### ACTION ITEM
Could you return the whole listing, character for character?

### DATASET

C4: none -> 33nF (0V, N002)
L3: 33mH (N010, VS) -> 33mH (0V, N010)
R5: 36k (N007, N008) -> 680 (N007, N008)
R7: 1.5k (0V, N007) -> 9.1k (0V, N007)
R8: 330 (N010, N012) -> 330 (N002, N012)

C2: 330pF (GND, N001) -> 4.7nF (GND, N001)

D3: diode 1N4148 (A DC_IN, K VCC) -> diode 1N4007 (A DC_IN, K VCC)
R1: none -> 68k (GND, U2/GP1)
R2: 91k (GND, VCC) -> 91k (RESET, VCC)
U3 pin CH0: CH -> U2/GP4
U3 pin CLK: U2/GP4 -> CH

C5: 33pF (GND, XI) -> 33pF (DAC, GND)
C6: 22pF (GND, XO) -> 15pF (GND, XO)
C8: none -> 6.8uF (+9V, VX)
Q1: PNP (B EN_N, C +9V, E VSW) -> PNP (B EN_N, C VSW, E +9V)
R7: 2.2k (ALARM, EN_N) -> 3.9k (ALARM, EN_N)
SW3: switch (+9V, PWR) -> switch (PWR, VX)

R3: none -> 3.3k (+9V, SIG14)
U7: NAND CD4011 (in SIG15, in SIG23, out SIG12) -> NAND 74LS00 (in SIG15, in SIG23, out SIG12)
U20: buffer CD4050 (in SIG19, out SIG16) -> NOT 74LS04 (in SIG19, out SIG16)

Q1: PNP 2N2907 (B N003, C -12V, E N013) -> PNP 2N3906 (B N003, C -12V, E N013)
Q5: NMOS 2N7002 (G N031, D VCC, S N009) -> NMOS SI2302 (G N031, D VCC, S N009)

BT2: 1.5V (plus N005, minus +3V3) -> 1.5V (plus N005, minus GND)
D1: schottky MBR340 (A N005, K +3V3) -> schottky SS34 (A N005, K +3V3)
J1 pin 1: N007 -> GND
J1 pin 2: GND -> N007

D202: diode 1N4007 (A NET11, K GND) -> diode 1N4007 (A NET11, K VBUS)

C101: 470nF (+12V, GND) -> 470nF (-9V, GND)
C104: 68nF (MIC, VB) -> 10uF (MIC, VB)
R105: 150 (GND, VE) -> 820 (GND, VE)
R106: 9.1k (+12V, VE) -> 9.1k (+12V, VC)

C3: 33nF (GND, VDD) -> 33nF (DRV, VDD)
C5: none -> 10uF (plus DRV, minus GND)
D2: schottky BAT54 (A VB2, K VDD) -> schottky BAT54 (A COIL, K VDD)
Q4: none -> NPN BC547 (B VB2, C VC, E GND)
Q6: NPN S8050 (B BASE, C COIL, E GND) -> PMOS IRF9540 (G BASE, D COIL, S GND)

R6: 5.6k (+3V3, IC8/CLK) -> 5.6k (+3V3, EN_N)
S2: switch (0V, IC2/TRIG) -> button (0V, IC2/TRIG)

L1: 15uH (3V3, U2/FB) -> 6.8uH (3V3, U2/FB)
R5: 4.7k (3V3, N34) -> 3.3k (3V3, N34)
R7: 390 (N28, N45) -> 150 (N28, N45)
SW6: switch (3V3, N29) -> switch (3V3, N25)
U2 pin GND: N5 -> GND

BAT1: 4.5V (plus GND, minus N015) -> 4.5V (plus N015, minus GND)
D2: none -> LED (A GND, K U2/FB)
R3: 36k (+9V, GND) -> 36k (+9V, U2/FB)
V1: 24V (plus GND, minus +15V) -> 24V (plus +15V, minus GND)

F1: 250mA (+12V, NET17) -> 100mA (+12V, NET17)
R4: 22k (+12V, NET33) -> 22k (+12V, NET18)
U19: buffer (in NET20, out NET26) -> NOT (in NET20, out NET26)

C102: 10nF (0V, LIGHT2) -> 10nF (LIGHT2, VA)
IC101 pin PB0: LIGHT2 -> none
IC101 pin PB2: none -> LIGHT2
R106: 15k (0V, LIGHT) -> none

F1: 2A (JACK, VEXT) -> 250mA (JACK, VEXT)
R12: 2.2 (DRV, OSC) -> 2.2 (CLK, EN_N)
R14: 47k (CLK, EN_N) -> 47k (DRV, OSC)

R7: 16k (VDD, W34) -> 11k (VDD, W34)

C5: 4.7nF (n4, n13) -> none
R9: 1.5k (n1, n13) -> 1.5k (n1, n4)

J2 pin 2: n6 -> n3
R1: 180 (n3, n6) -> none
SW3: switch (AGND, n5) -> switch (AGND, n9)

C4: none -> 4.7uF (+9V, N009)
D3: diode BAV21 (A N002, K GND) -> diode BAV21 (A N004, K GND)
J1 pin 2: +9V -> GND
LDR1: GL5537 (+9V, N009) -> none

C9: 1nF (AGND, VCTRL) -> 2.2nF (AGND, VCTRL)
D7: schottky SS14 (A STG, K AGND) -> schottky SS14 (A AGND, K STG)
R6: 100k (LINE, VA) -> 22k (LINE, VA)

### RESULT OF THIS TASK
C4: none -> 33nF (0V, N002)
L3: 33mH (N010, VS) -> 33mH (0V, N010)
R5: 36k (N007, N008) -> 680 (N007, N008)
R7: 1.5k (0V, N007) -> 9.1k (0V, N007)
R8: 330 (N010, N012) -> 330 (N002, N012)

C2: 330pF (GND, N001) -> 4.7nF (GND, N001)

D3: diode 1N4148 (A DC_IN, K VCC) -> diode 1N4007 (A DC_IN, K VCC)
R1: none -> 68k (GND, U2/GP1)
R2: 91k (GND, VCC) -> 91k (RESET, VCC)
U3 pin CH0: CH -> U2/GP4
U3 pin CLK: U2/GP4 -> CH

C5: 33pF (GND, XI) -> 33pF (DAC, GND)
C6: 22pF (GND, XO) -> 15pF (GND, XO)
C8: none -> 6.8uF (+9V, VX)
Q1: PNP (B EN_N, C +9V, E VSW) -> PNP (B EN_N, C VSW, E +9V)
R7: 2.2k (ALARM, EN_N) -> 3.9k (ALARM, EN_N)
SW3: switch (+9V, PWR) -> switch (PWR, VX)

R3: none -> 3.3k (+9V, SIG14)
U7: NAND CD4011 (in SIG15, in SIG23, out SIG12) -> NAND 74LS00 (in SIG15, in SIG23, out SIG12)
U20: buffer CD4050 (in SIG19, out SIG16) -> NOT 74LS04 (in SIG19, out SIG16)

Q1: PNP 2N2907 (B N003, C -12V, E N013) -> PNP 2N3906 (B N003, C -12V, E N013)
Q5: NMOS 2N7002 (G N031, D VCC, S N009) -> NMOS SI2302 (G N031, D VCC, S N009)

BT2: 1.5V (plus N005, minus +3V3) -> 1.5V (plus N005, minus GND)
D1: schottky MBR340 (A N005, K +3V3) -> schottky SS34 (A N005, K +3V3)
J1 pin 1: N007 -> GND
J1 pin 2: GND -> N007

D202: diode 1N4007 (A NET11, K GND) -> diode 1N4007 (A NET11, K VBUS)

C101: 470nF (+12V, GND) -> 470nF (-9V, GND)
C104: 68nF (MIC, VB) -> 10uF (MIC, VB)
R105: 150 (GND, VE) -> 820 (GND, VE)
R106: 9.1k (+12V, VE) -> 9.1k (+12V, VC)

C3: 33nF (GND, VDD) -> 33nF (DRV, VDD)
C5: none -> 10uF (plus DRV, minus GND)
D2: schottky BAT54 (A VB2, K VDD) -> schottky BAT54 (A COIL, K VDD)
Q4: none -> NPN BC547 (B VB2, C VC, E GND)
Q6: NPN S8050 (B BASE, C COIL, E GND) -> PMOS IRF9540 (G BASE, D COIL, S GND)

R6: 5.6k (+3V3, IC8/CLK) -> 5.6k (+3V3, EN_N)
S2: switch (0V, IC2/TRIG) -> button (0V, IC2/TRIG)

L1: 15uH (3V3, U2/FB) -> 6.8uH (3V3, U2/FB)
R5: 4.7k (3V3, N34) -> 3.3k (3V3, N34)
R7: 390 (N28, N45) -> 150 (N28, N45)
SW6: switch (3V3, N29) -> switch (3V3, N25)
U2 pin GND: N5 -> GND

BAT1: 4.5V (plus GND, minus N015) -> 4.5V (plus N015, minus GND)
D2: none -> LED (A GND, K U2/FB)
R3: 36k (+9V, GND) -> 36k (+9V, U2/FB)
V1: 24V (plus GND, minus +15V) -> 24V (plus +15V, minus GND)

F1: 250mA (+12V, NET17) -> 100mA (+12V, NET17)
R4: 22k (+12V, NET33) -> 22k (+12V, NET18)
U19: buffer (in NET20, out NET26) -> NOT (in NET20, out NET26)

C102: 10nF (0V, LIGHT2) -> 10nF (LIGHT2, VA)
IC101 pin PB0: LIGHT2 -> none
IC101 pin PB2: none -> LIGHT2
R106: 15k (0V, LIGHT) -> none

F1: 2A (JACK, VEXT) -> 250mA (JACK, VEXT)
R12: 2.2 (DRV, OSC) -> 2.2 (CLK, EN_N)
R14: 47k (CLK, EN_N) -> 47k (DRV, OSC)

R7: 16k (VDD, W34) -> 11k (VDD, W34)

C5: 4.7nF (n4, n13) -> none
R9: 1.5k (n1, n13) -> 1.5k (n1, n4)

J2 pin 2: n6 -> n3
R1: 180 (n3, n6) -> none
SW3: switch (AGND, n5) -> switch (AGND, n9)

C4: none -> 4.7uF (+9V, N009)
D3: diode BAV21 (A N002, K GND) -> diode BAV21 (A N004, K GND)
J1 pin 2: +9V -> GND
LDR1: GL5537 (+9V, N009) -> none

C9: 1nF (AGND, VCTRL) -> 2.2nF (AGND, VCTRL)
D7: schottky SS14 (A STG, K AGND) -> schottky SS14 (A AGND, K STG)
R6: 100k (LINE, VA) -> 22k (LINE, VA)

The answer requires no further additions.